===== Information supplied

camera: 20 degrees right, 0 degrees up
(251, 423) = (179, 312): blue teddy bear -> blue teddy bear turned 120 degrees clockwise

==========
===== Information supplied

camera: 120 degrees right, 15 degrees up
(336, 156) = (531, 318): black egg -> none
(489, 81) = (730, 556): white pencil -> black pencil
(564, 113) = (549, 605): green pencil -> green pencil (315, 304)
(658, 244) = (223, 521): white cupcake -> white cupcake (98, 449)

==========
===== Information supplied

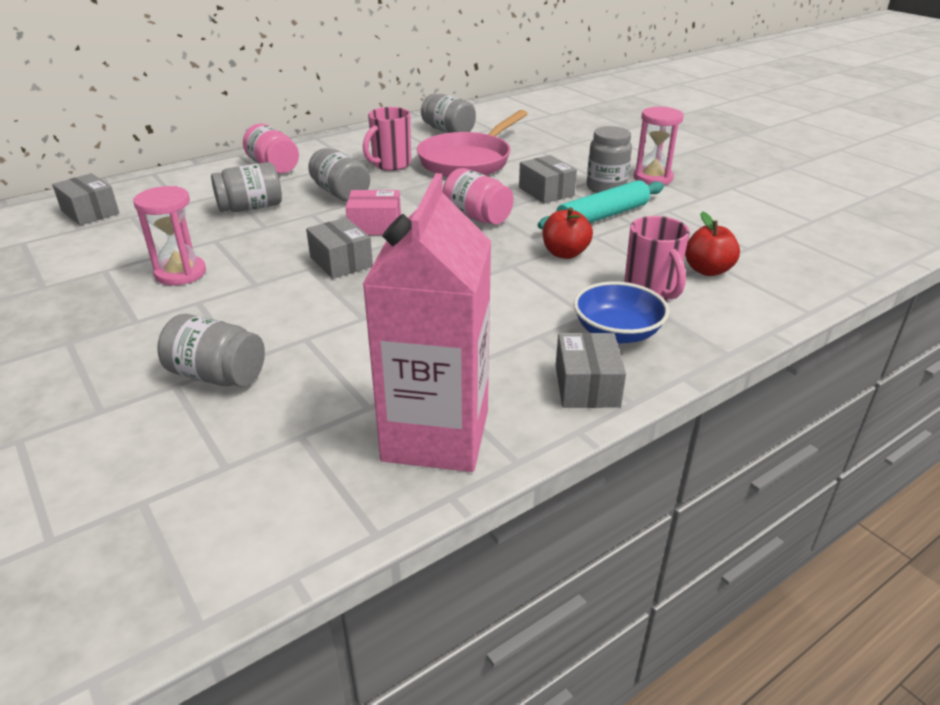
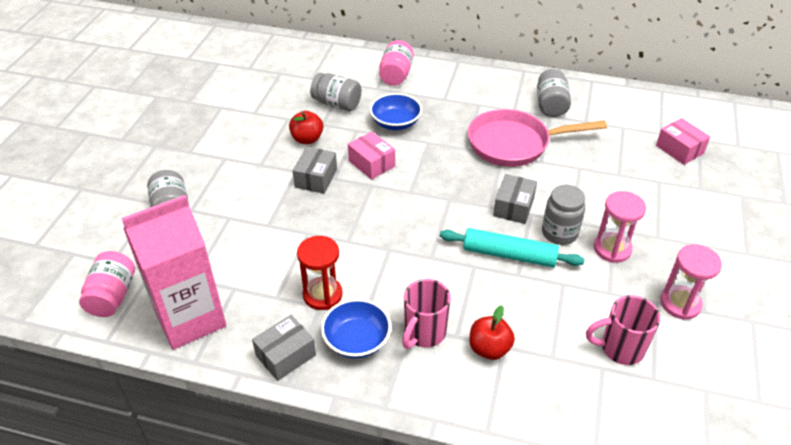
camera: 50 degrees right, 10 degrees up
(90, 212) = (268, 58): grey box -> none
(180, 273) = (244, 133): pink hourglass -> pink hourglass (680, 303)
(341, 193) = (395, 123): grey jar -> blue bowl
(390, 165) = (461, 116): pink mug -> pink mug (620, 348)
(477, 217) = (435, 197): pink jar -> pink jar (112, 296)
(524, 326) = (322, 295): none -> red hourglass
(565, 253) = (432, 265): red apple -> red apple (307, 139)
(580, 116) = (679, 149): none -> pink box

==========

**Work item:**
Go through the data line by line and say how many lines contain "blue". Give the number alone.

**Solution for this exercise:**
2